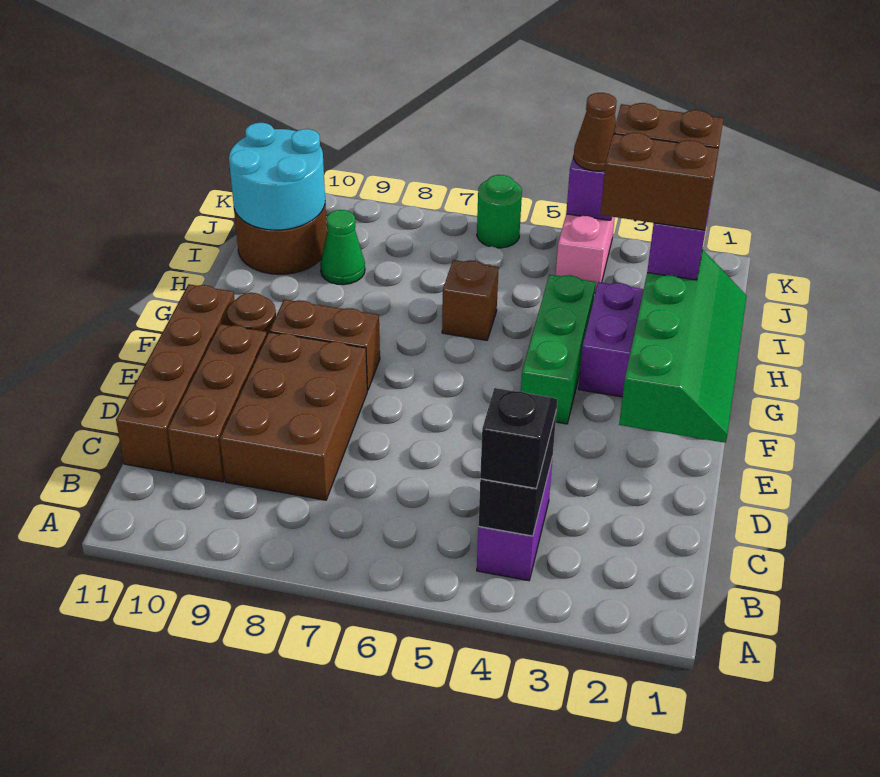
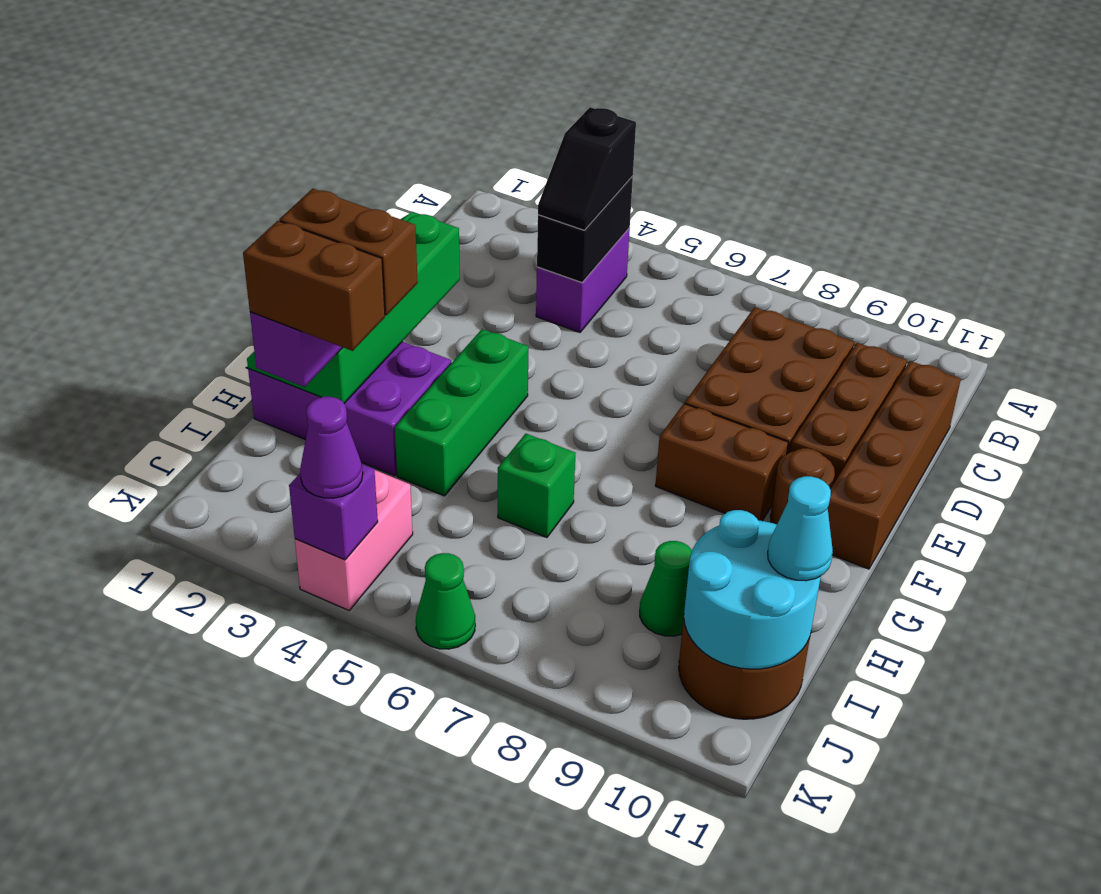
brown brick H6 level 1 -> green brick H6 level 1
none -> cyan cone I11 level 3
brown cone K4 level 3 -> purple cone K4 level 3
green round brick K6 level 1 -> green cone K6 level 1

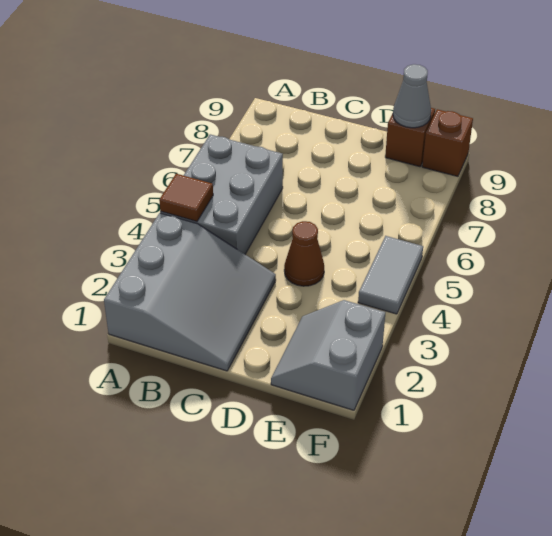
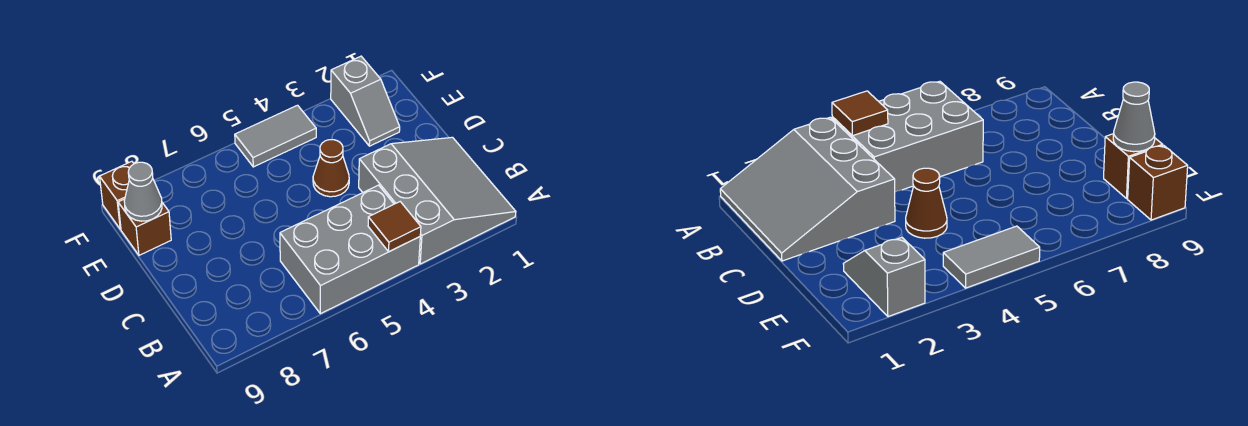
grey slope A1:C3 level 1 top A -> grey slope A1:C3 level 1 top 3
grey slope E1:F2 level 1 top F -> grey slope E2:F2 level 1 top F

◆ **Task brief**
The final stretch of the data, from the line with "brown cone K4" through its last line, is to be retyped exactly; pictures are not part of the copy.

◆ **Exercise result**
brown cone K4 level 3 -> purple cone K4 level 3
green round brick K6 level 1 -> green cone K6 level 1

grey slope A1:C3 level 1 top A -> grey slope A1:C3 level 1 top 3
grey slope E1:F2 level 1 top F -> grey slope E2:F2 level 1 top F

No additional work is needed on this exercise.